Segment Open

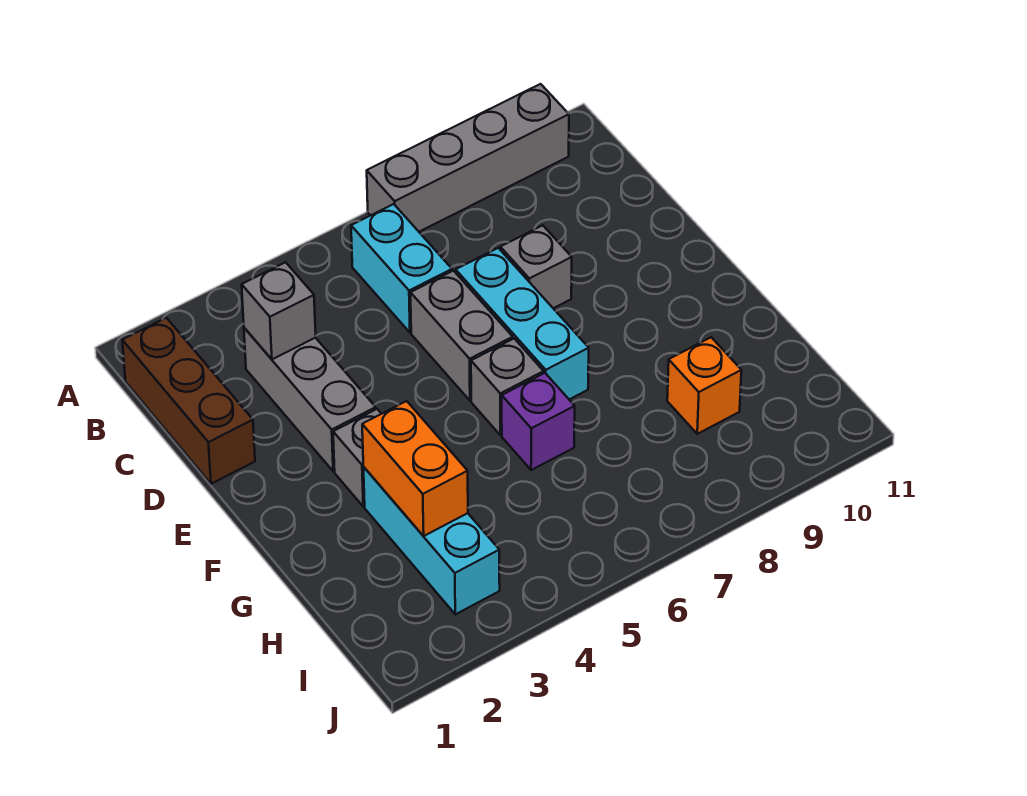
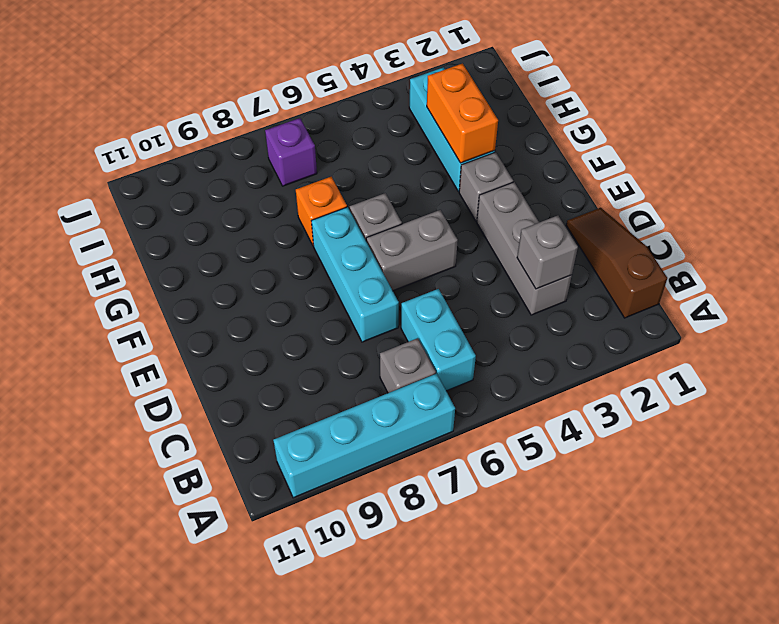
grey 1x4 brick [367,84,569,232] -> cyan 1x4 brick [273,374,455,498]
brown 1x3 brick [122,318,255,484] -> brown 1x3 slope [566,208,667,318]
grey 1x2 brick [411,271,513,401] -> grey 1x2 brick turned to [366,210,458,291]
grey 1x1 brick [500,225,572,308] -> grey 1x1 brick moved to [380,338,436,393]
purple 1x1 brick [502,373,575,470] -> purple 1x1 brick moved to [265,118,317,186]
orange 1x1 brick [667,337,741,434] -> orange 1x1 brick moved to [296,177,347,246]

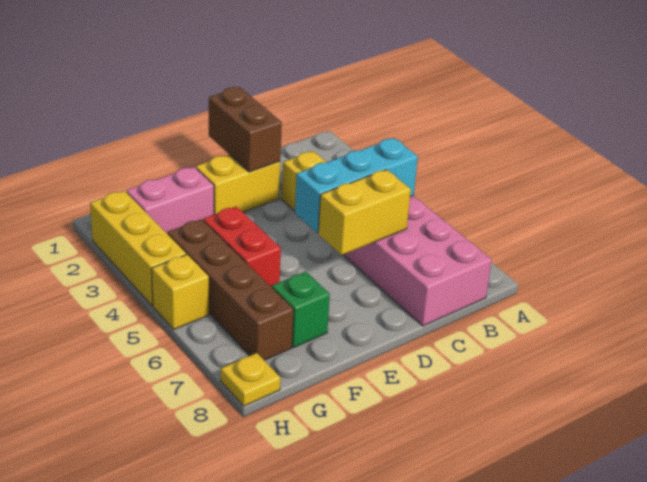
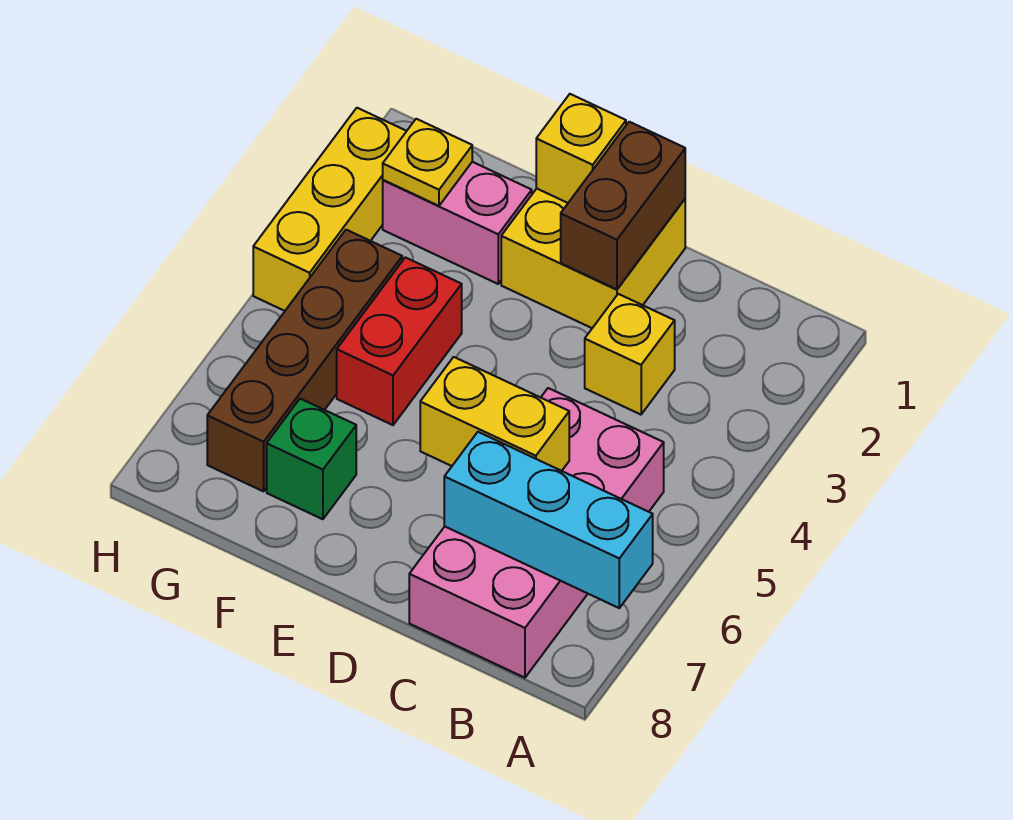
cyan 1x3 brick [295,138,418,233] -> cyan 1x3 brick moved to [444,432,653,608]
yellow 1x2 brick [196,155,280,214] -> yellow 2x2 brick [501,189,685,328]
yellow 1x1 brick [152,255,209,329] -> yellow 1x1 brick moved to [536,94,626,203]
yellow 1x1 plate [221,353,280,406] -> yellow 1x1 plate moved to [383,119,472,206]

Segment Closed

§ EXERCISE OBJECTIVE:
Could you please return the entries above exactly, minus the pictures?

§ ANSWER TO THIS PROBLEM:
grey 1x4 brick [367,84,569,232] -> cyan 1x4 brick [273,374,455,498]
brown 1x3 brick [122,318,255,484] -> brown 1x3 slope [566,208,667,318]
grey 1x2 brick [411,271,513,401] -> grey 1x2 brick turned to [366,210,458,291]
grey 1x1 brick [500,225,572,308] -> grey 1x1 brick moved to [380,338,436,393]
purple 1x1 brick [502,373,575,470] -> purple 1x1 brick moved to [265,118,317,186]
orange 1x1 brick [667,337,741,434] -> orange 1x1 brick moved to [296,177,347,246]

cyan 1x3 brick [295,138,418,233] -> cyan 1x3 brick moved to [444,432,653,608]
yellow 1x2 brick [196,155,280,214] -> yellow 2x2 brick [501,189,685,328]
yellow 1x1 brick [152,255,209,329] -> yellow 1x1 brick moved to [536,94,626,203]
yellow 1x1 plate [221,353,280,406] -> yellow 1x1 plate moved to [383,119,472,206]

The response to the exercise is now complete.